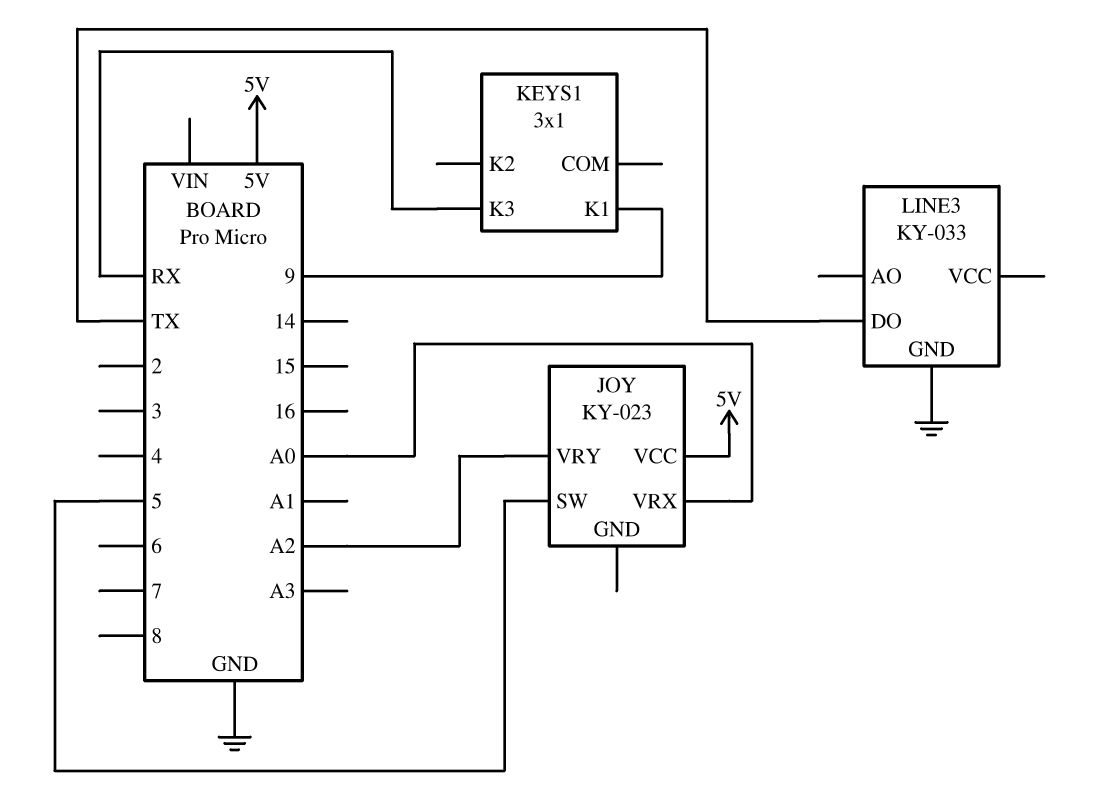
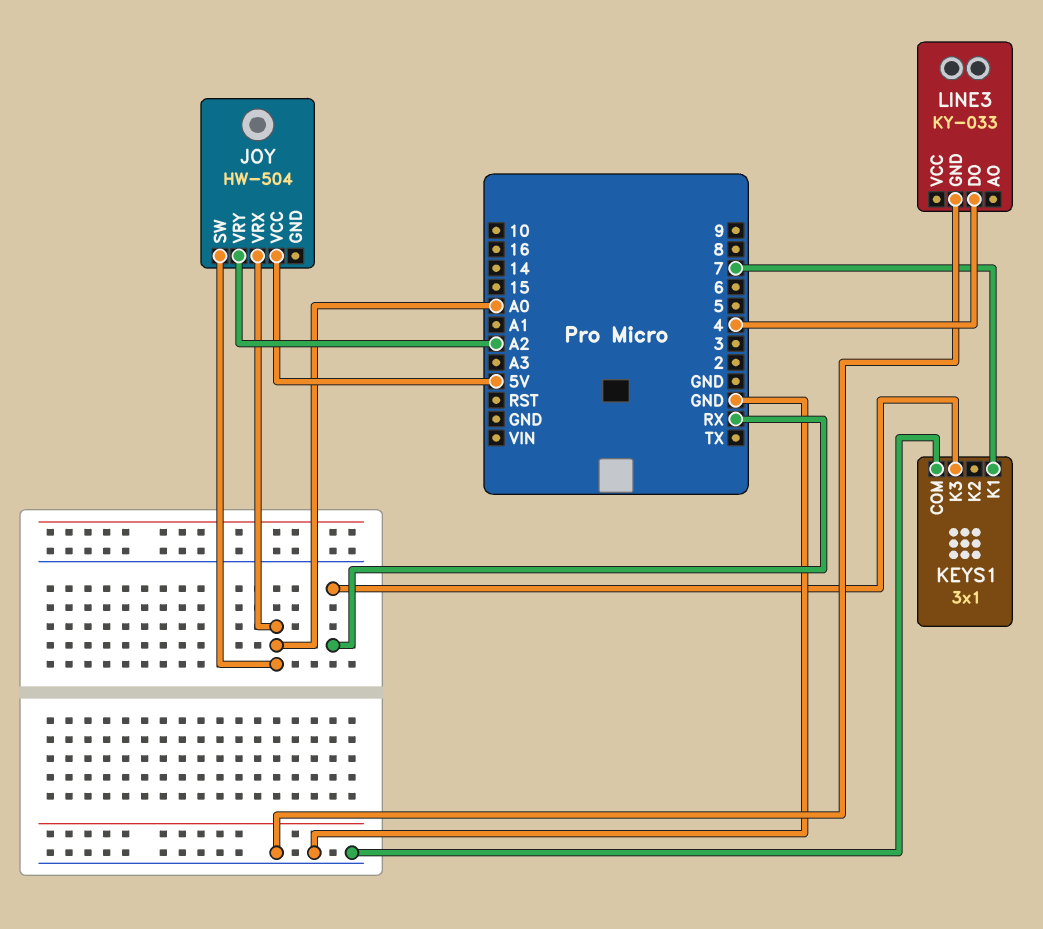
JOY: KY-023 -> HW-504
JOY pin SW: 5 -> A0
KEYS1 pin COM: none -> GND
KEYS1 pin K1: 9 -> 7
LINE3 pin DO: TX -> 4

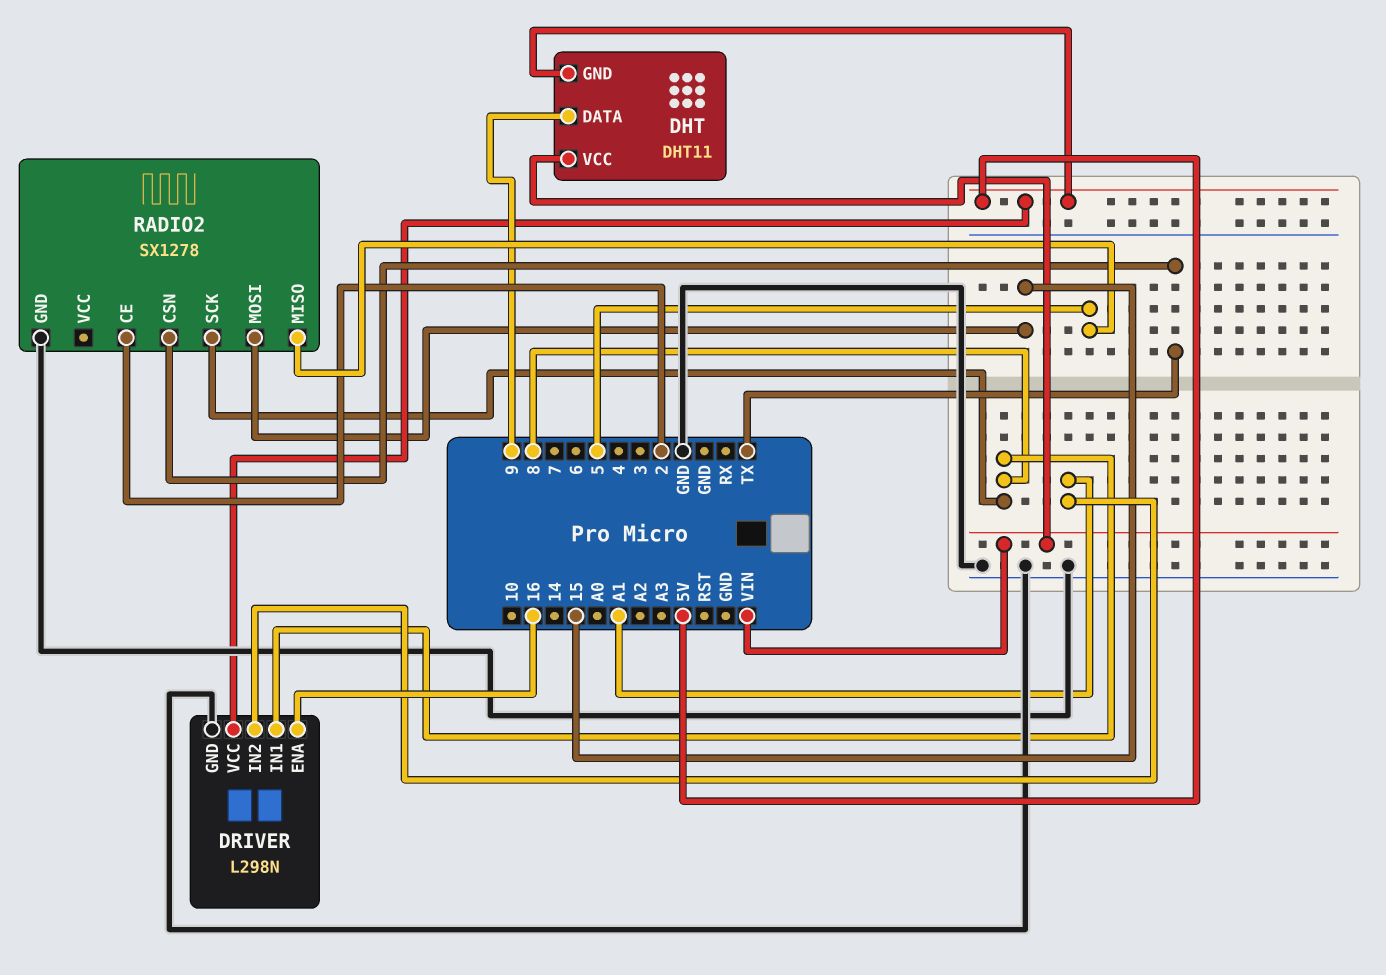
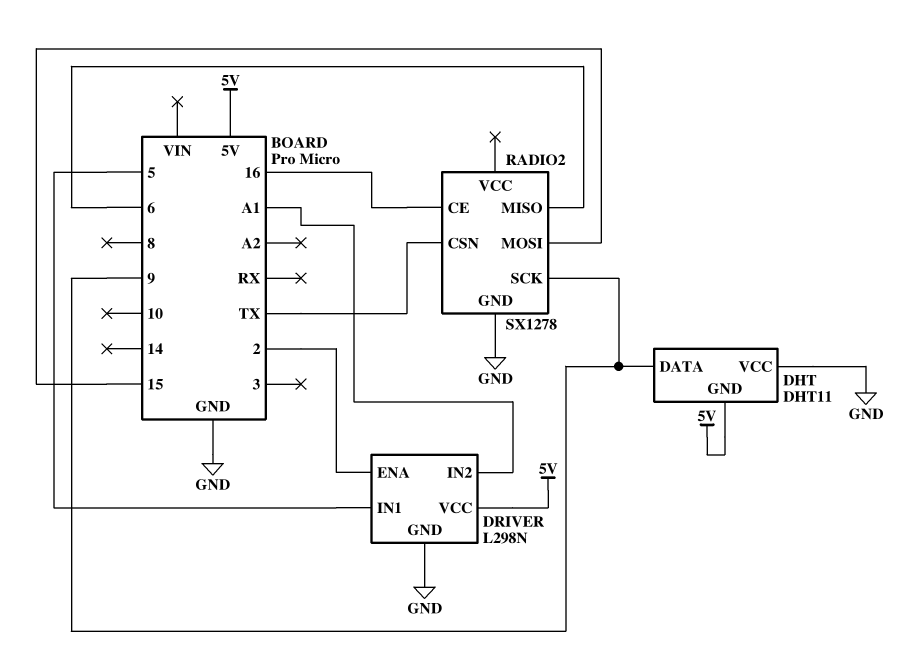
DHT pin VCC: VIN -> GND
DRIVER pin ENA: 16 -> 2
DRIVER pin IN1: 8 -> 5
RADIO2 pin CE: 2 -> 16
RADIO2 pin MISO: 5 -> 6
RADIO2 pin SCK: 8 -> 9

· · · ·

Please copy the line that contains "DRIVER pin IN1: 8 -> 5" and each line after it through the end of the records, exactly, and no other lines.

DRIVER pin IN1: 8 -> 5
RADIO2 pin CE: 2 -> 16
RADIO2 pin MISO: 5 -> 6
RADIO2 pin SCK: 8 -> 9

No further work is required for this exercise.